### Study material
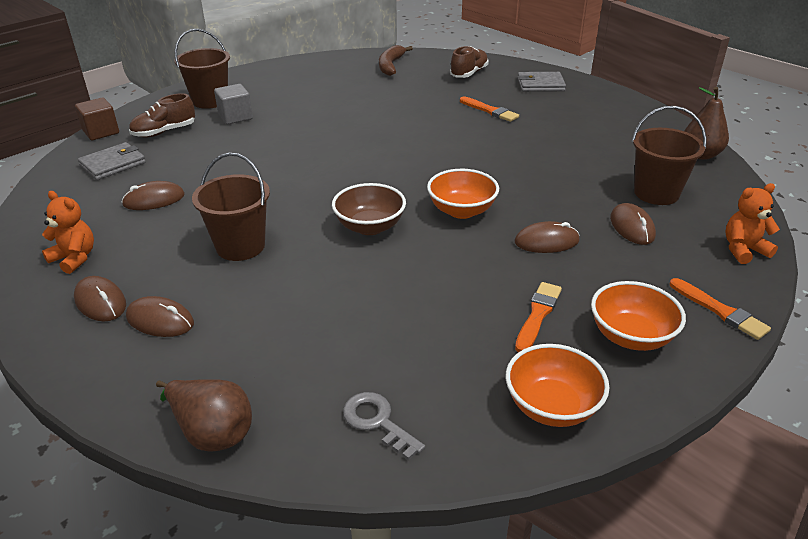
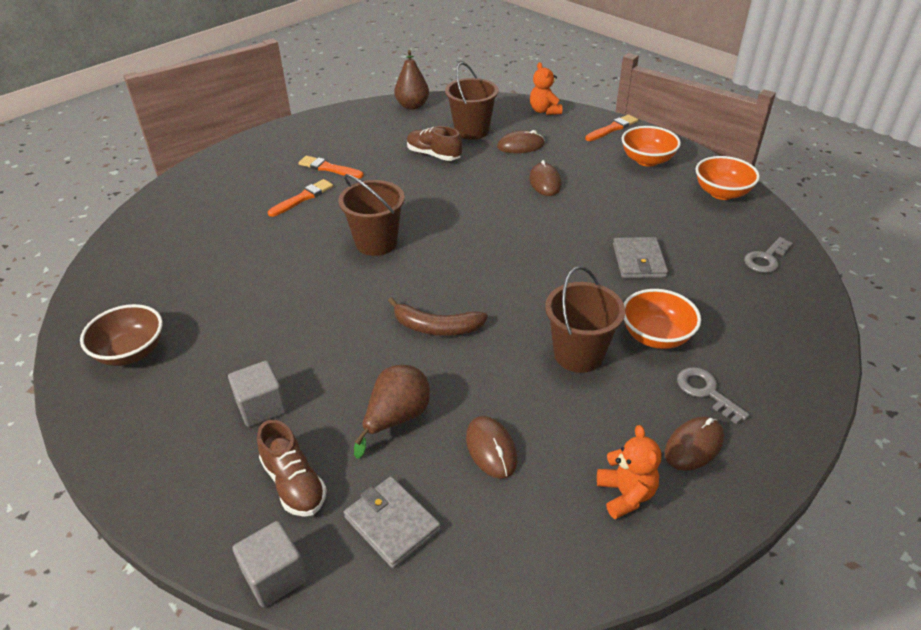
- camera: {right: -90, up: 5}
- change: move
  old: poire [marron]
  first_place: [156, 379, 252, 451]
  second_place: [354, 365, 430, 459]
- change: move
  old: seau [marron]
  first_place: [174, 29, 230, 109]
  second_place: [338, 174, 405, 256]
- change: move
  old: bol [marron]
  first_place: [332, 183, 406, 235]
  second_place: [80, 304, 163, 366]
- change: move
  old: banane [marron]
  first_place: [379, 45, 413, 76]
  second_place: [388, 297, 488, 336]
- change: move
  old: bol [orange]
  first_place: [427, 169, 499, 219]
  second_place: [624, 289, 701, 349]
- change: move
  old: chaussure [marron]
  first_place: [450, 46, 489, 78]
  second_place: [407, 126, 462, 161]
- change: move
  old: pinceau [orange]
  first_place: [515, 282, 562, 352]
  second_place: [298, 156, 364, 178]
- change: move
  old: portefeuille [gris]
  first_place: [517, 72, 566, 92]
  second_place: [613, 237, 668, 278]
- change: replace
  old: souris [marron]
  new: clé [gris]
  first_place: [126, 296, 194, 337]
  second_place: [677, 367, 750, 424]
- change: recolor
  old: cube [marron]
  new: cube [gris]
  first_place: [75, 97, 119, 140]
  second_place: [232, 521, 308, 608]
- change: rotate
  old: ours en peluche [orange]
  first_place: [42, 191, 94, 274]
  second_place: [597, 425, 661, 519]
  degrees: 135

### Instructions for the task
Please print out the entries above exactly. The pictures stay out.

### Solution to the exercise
- camera: {right: -90, up: 5}
- change: move
  old: poire [marron]
  first_place: [156, 379, 252, 451]
  second_place: [354, 365, 430, 459]
- change: move
  old: seau [marron]
  first_place: [174, 29, 230, 109]
  second_place: [338, 174, 405, 256]
- change: move
  old: bol [marron]
  first_place: [332, 183, 406, 235]
  second_place: [80, 304, 163, 366]
- change: move
  old: banane [marron]
  first_place: [379, 45, 413, 76]
  second_place: [388, 297, 488, 336]
- change: move
  old: bol [orange]
  first_place: [427, 169, 499, 219]
  second_place: [624, 289, 701, 349]
- change: move
  old: chaussure [marron]
  first_place: [450, 46, 489, 78]
  second_place: [407, 126, 462, 161]
- change: move
  old: pinceau [orange]
  first_place: [515, 282, 562, 352]
  second_place: [298, 156, 364, 178]
- change: move
  old: portefeuille [gris]
  first_place: [517, 72, 566, 92]
  second_place: [613, 237, 668, 278]
- change: replace
  old: souris [marron]
  new: clé [gris]
  first_place: [126, 296, 194, 337]
  second_place: [677, 367, 750, 424]
- change: recolor
  old: cube [marron]
  new: cube [gris]
  first_place: [75, 97, 119, 140]
  second_place: [232, 521, 308, 608]
- change: rotate
  old: ours en peluche [orange]
  first_place: [42, 191, 94, 274]
  second_place: [597, 425, 661, 519]
  degrees: 135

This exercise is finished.